*What to work on*: The lines to copy are those with "square" in them. Pull each one from the entries below.

*Materials provided*:
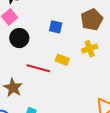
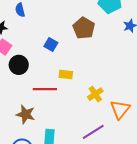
blue square: (56, 27) -> (51, 45), turned 32
yellow cross: (90, 49) -> (95, 94), moved

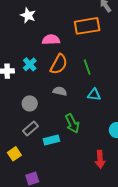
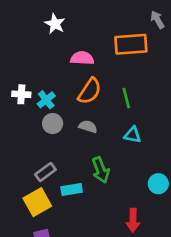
cyan cross: (30, 64) -> (46, 100), moved
gray circle: (30, 103) -> (53, 124), moved
yellow square: (14, 154) -> (37, 202), moved, size x1.5

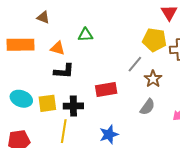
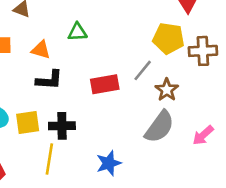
red rectangle: (106, 90) -> (105, 84), moved
gray semicircle: (147, 107) -> (159, 127), size x1.5

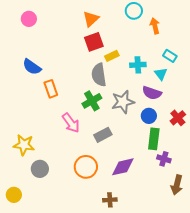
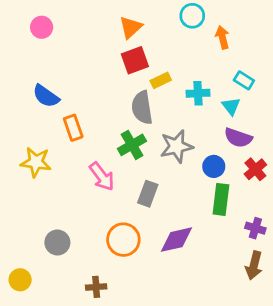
purple semicircle: (152, 93) -> (238, 138), moved
gray rectangle: (103, 135) -> (148, 194), turned -42
yellow star: (24, 145) -> (36, 162), moved
purple cross: (164, 159) -> (255, 228), moved
brown cross: (110, 200) -> (96, 287), moved

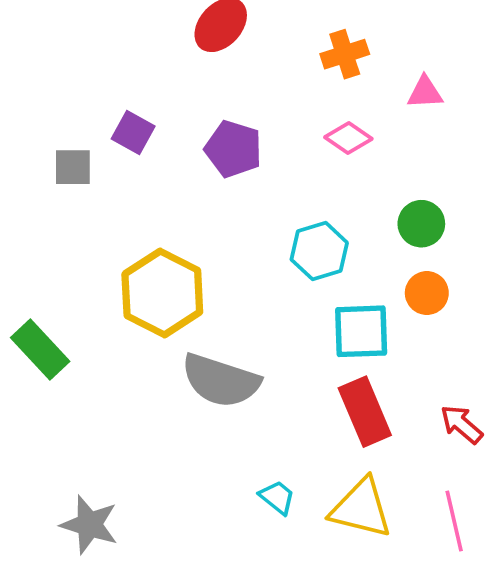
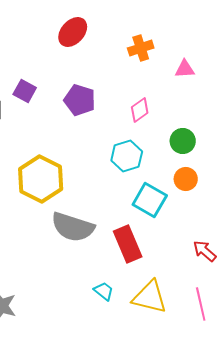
pink diamond: (348, 138) -> (140, 110), moved, turned -70
cyan square: (361, 331) -> (150, 200), turned 32
red rectangle: (365, 412) -> (128, 244), moved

*Answer to this task*:
blue square: (56, 27) -> (51, 45), turned 32
yellow square: (14, 154) -> (37, 202), moved, size x1.5
cyan square: (361, 331) -> (150, 200), turned 32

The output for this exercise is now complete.